=== Section Start ===
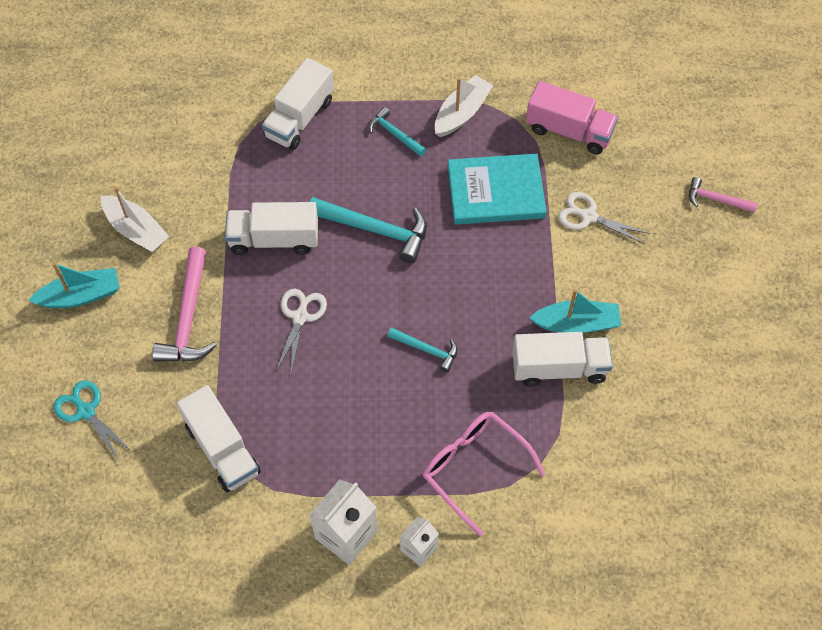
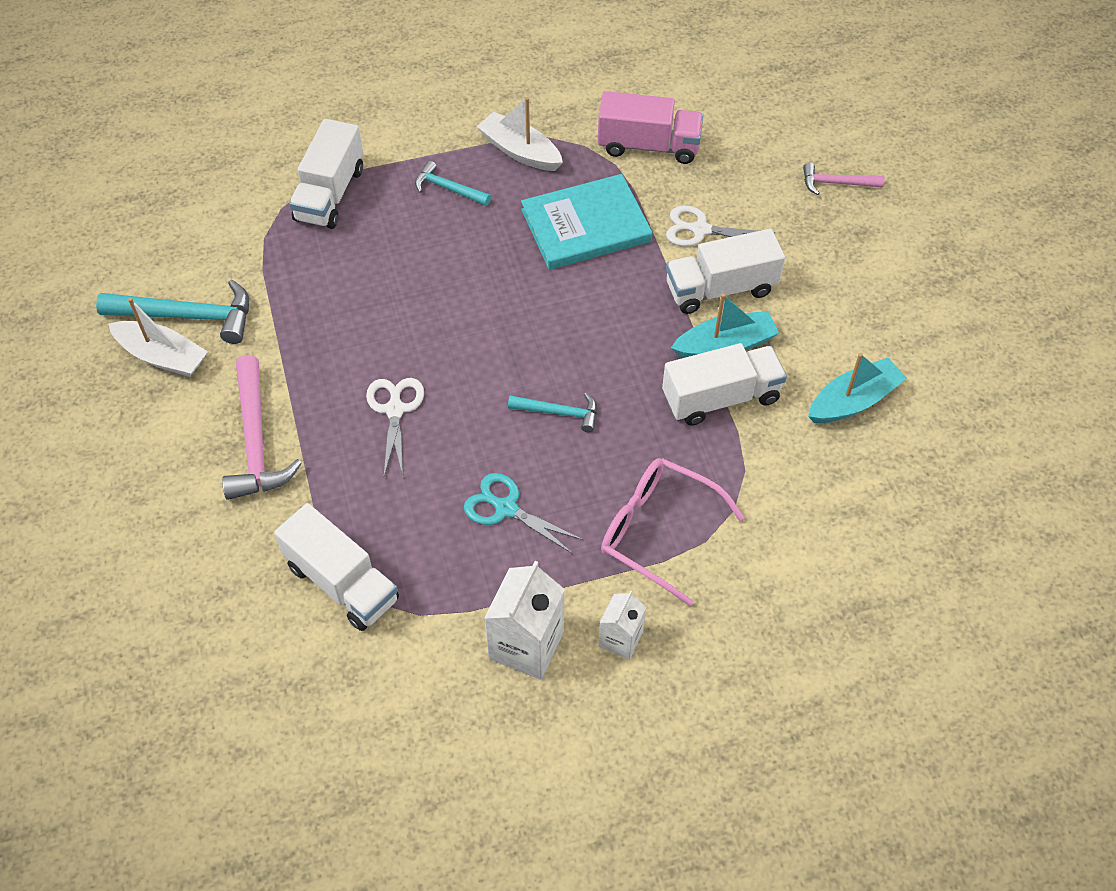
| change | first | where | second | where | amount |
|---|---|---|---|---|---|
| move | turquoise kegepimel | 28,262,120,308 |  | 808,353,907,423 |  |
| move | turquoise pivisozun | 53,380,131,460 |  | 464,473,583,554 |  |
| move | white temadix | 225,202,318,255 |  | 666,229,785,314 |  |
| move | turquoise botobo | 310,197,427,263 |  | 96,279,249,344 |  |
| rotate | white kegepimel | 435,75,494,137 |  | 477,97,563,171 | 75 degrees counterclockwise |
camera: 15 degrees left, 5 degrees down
=== Section End ===
:: Your instructions ::
Copy all the lines from the data above that hold the word "turquoise".

:: Your response ::
| move | turquoise kegepimel | 28,262,120,308 |  | 808,353,907,423 |  |
| move | turquoise pivisozun | 53,380,131,460 |  | 464,473,583,554 |  |
| move | turquoise botobo | 310,197,427,263 |  | 96,279,249,344 |  |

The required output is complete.